DIRECTIONS: Omit every image, and transcribe the remaining entries exactly as given.

DATA RECORDS Block Start

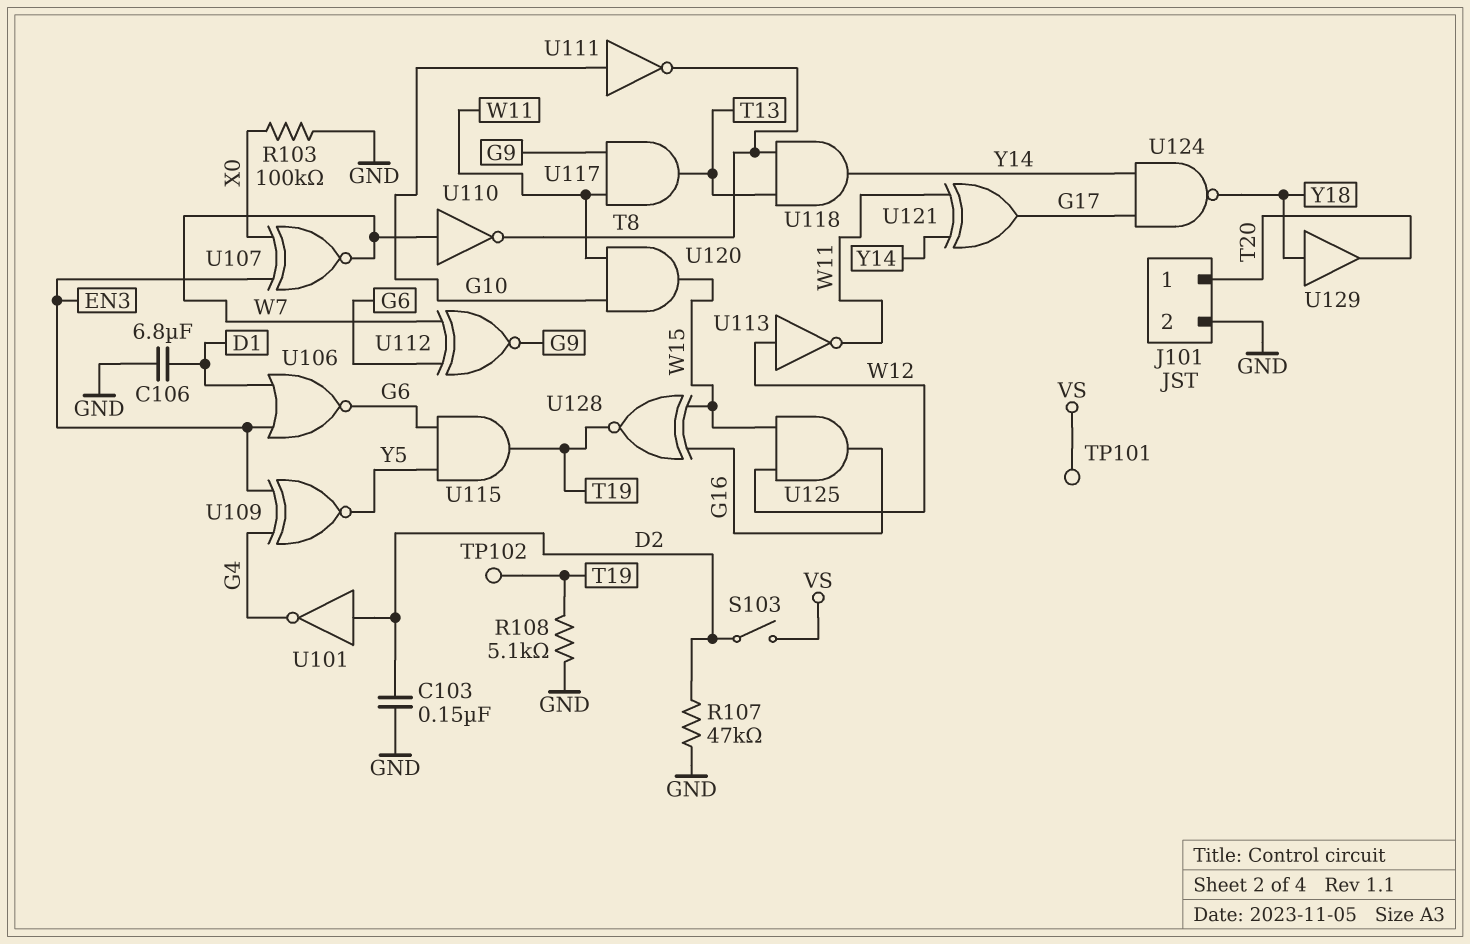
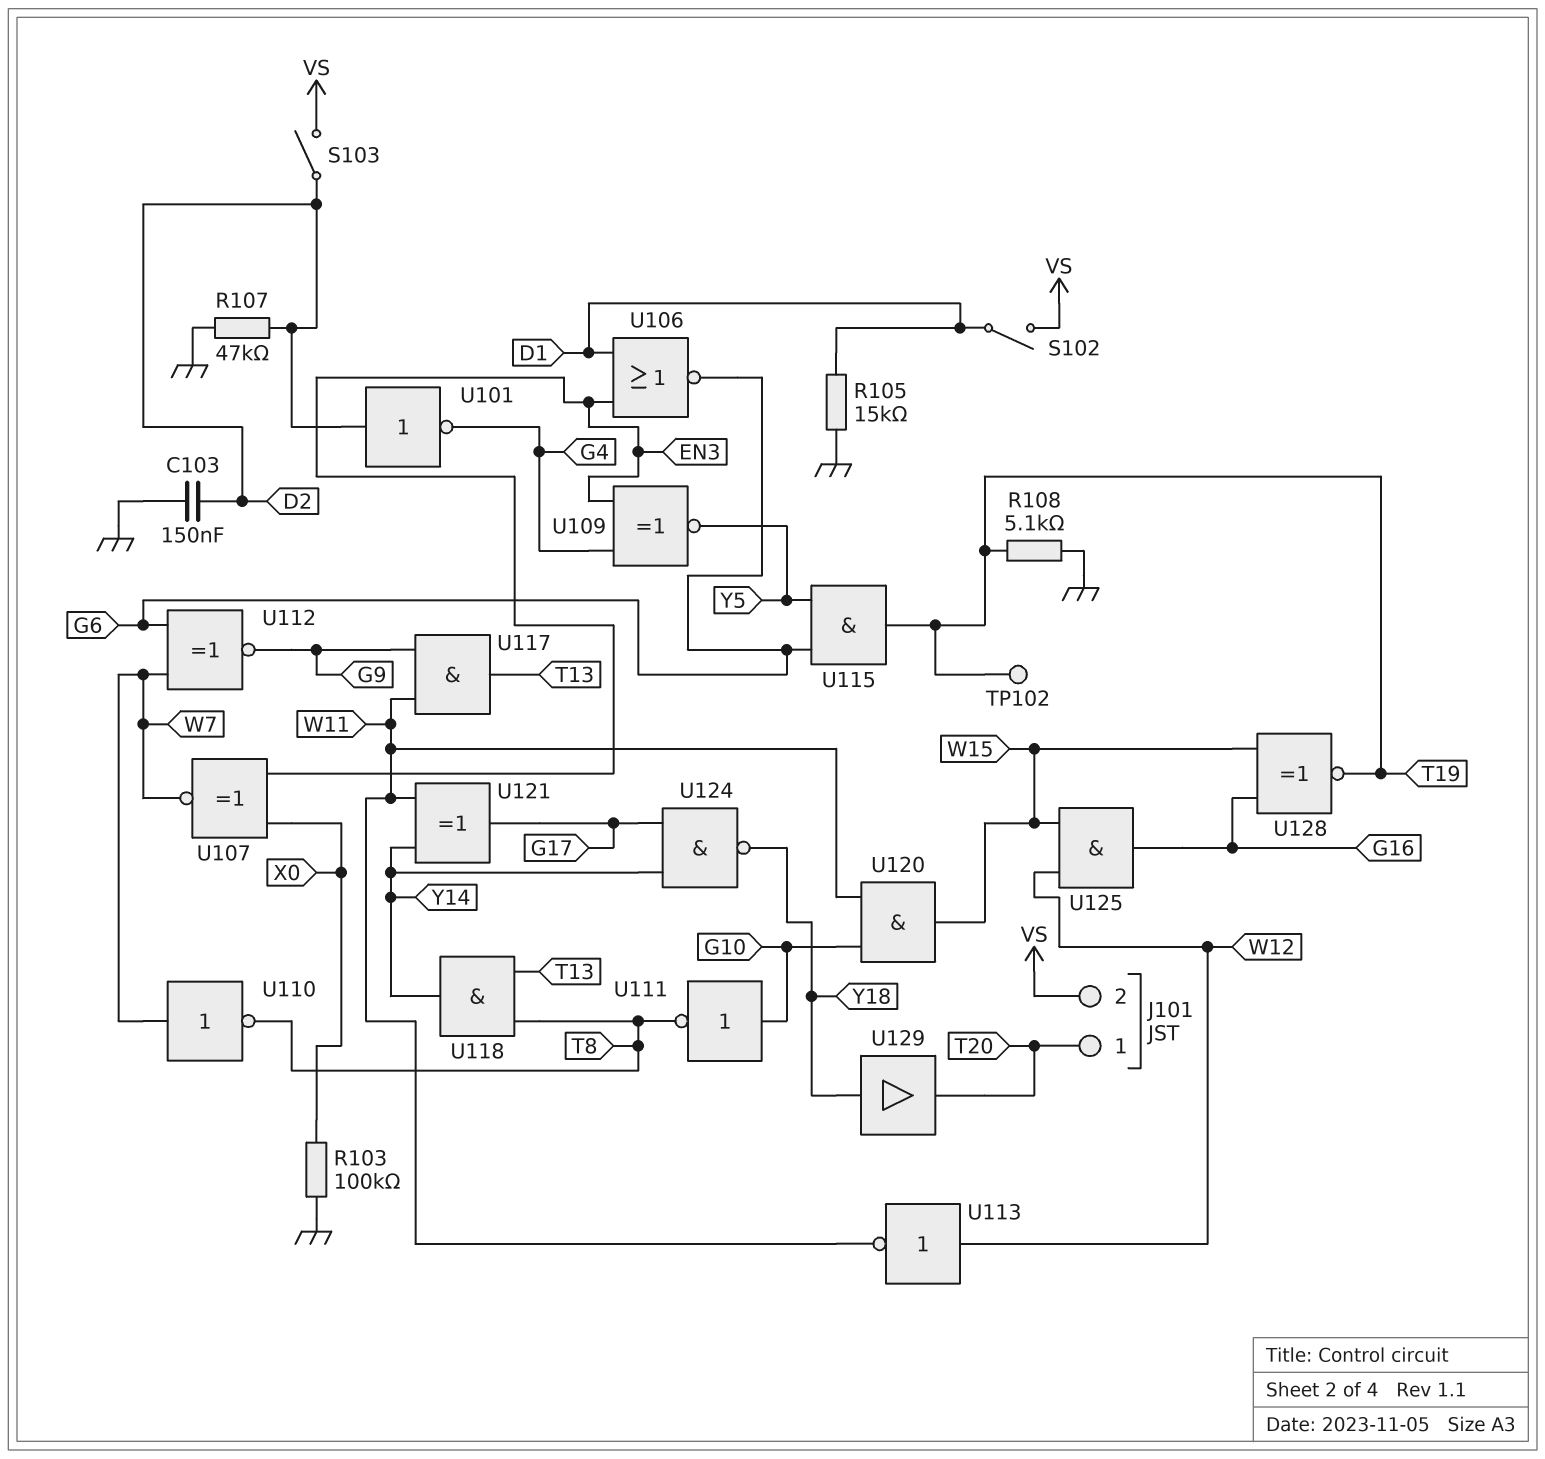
C106: 6.8uF (D1, GND) -> none
J101 pin 2: GND -> VS
R105: none -> 15k (D1, GND)
S102: none -> switch (D1, VS)
TP101: test point (VS) -> none

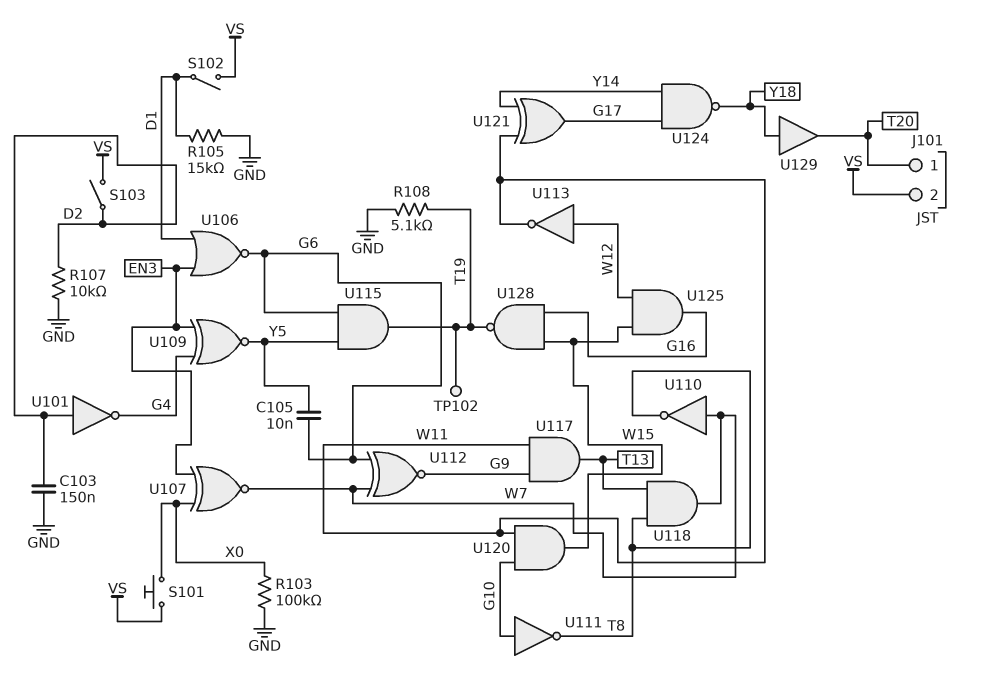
C105: none -> 10nF (G6, Y5)
R107: 47k (D2, GND) -> 10k (D2, GND)
S101: none -> button (VS, X0)
U118: AND (in T8, in T13, out Y14) -> AND (in T8, in T13, out W7)
U128: XNOR (in G16, in W15, out T19) -> NAND (in G16, in W15, out T19)

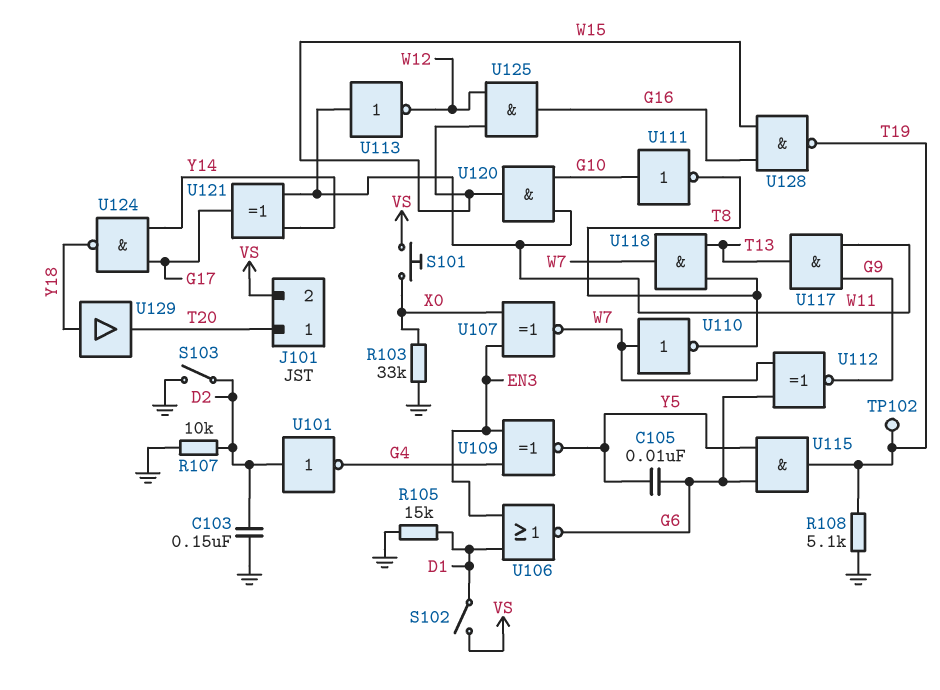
R103: 100k (GND, X0) -> 33k (GND, X0)
S103: switch (D2, VS) -> switch (D2, GND)
U113: NOT (in W12, out W11) -> NOT (in W11, out W12)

DATA RECORDS Block End

SOLUTION FOR THIS EXERCISE:
C106: 6.8uF (D1, GND) -> none
J101 pin 2: GND -> VS
R105: none -> 15k (D1, GND)
S102: none -> switch (D1, VS)
TP101: test point (VS) -> none

C105: none -> 10nF (G6, Y5)
R107: 47k (D2, GND) -> 10k (D2, GND)
S101: none -> button (VS, X0)
U118: AND (in T8, in T13, out Y14) -> AND (in T8, in T13, out W7)
U128: XNOR (in G16, in W15, out T19) -> NAND (in G16, in W15, out T19)

R103: 100k (GND, X0) -> 33k (GND, X0)
S103: switch (D2, VS) -> switch (D2, GND)
U113: NOT (in W12, out W11) -> NOT (in W11, out W12)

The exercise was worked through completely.